- EXERCISE PROMPT:
Give a verbatim copy of the data, leaving the pictures out.

- DATASET EXTRACT:
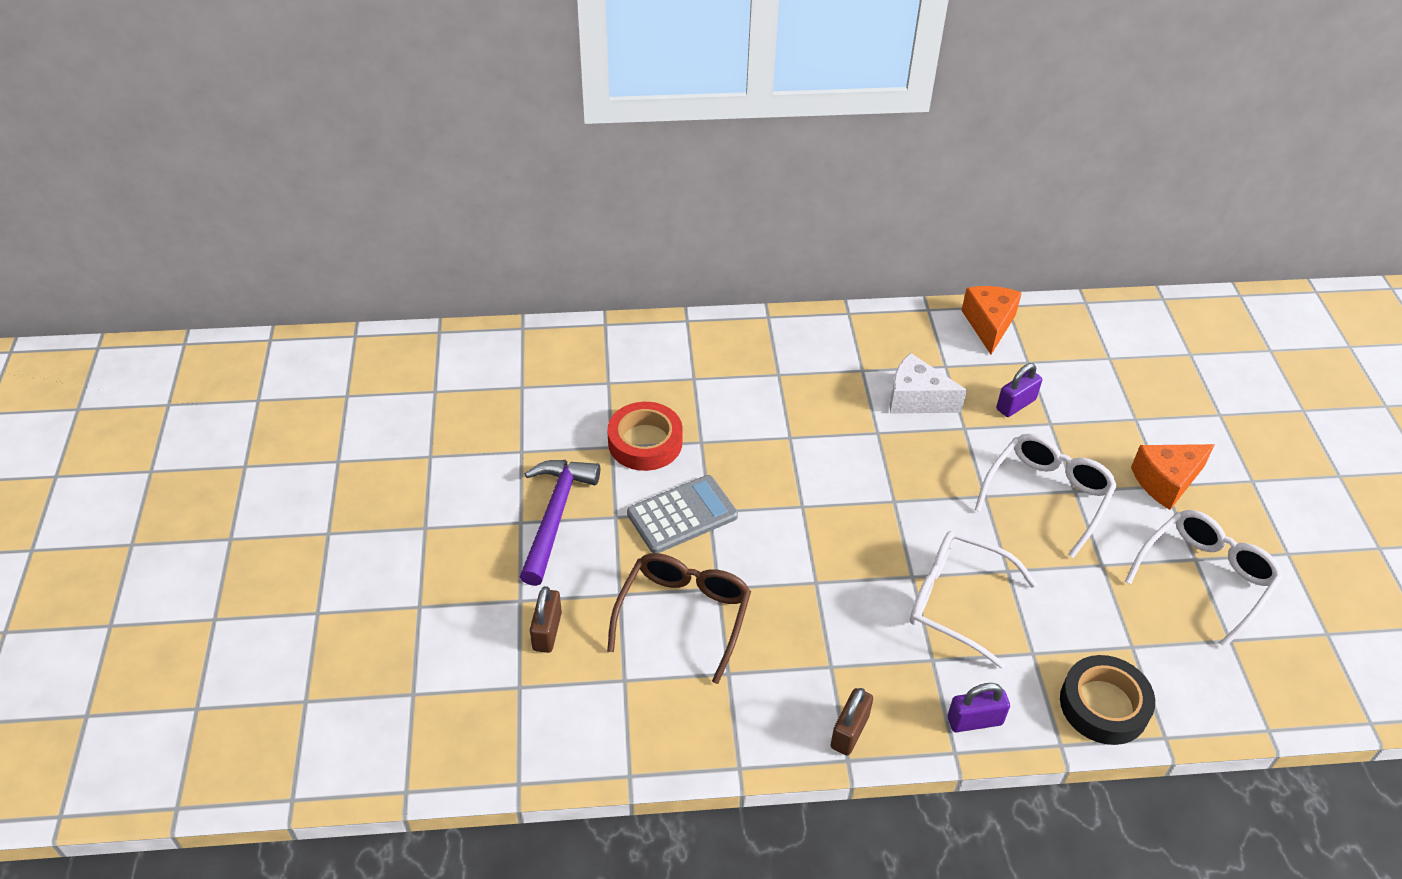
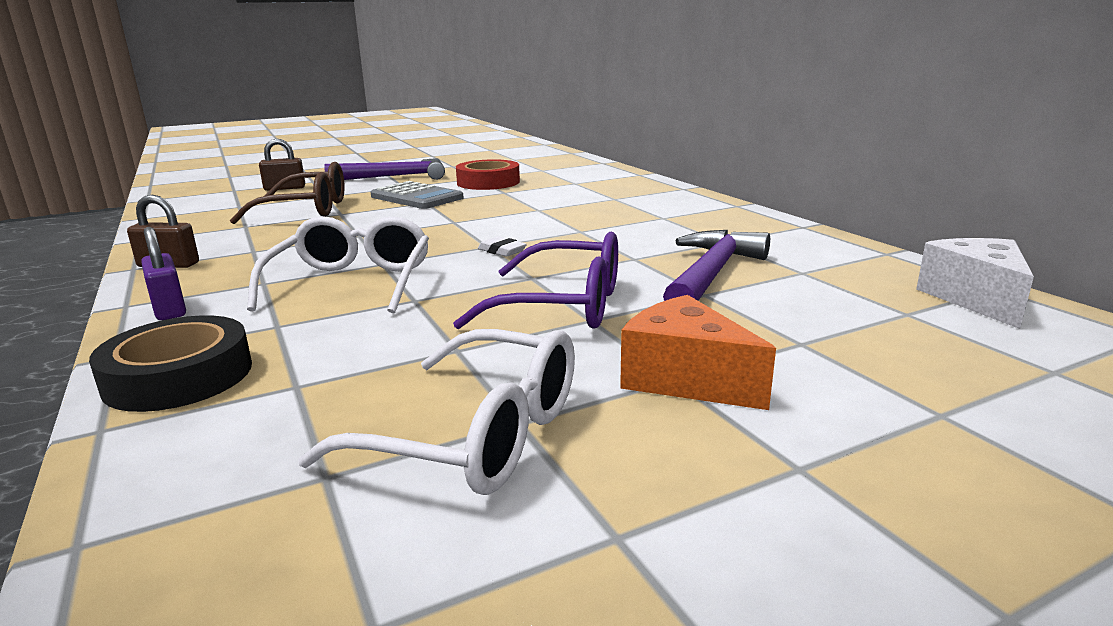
camera: 70 degrees right, 25 degrees down
white cheese [890,353,967,414] -> white cheese moved to [916,238,1034,329]
orange cheese [961,286,1022,354] -> none
white glasses [975,434,1117,558] -> purple glasses [453,232,618,329]
purple padlock [996,363,1042,417] -> purple hammer [663,230,770,301]
none -> white eraser [478,237,527,257]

- TASK RESULT:
camera: 70 degrees right, 25 degrees down
white cheese [890,353,967,414] -> white cheese moved to [916,238,1034,329]
orange cheese [961,286,1022,354] -> none
white glasses [975,434,1117,558] -> purple glasses [453,232,618,329]
purple padlock [996,363,1042,417] -> purple hammer [663,230,770,301]
none -> white eraser [478,237,527,257]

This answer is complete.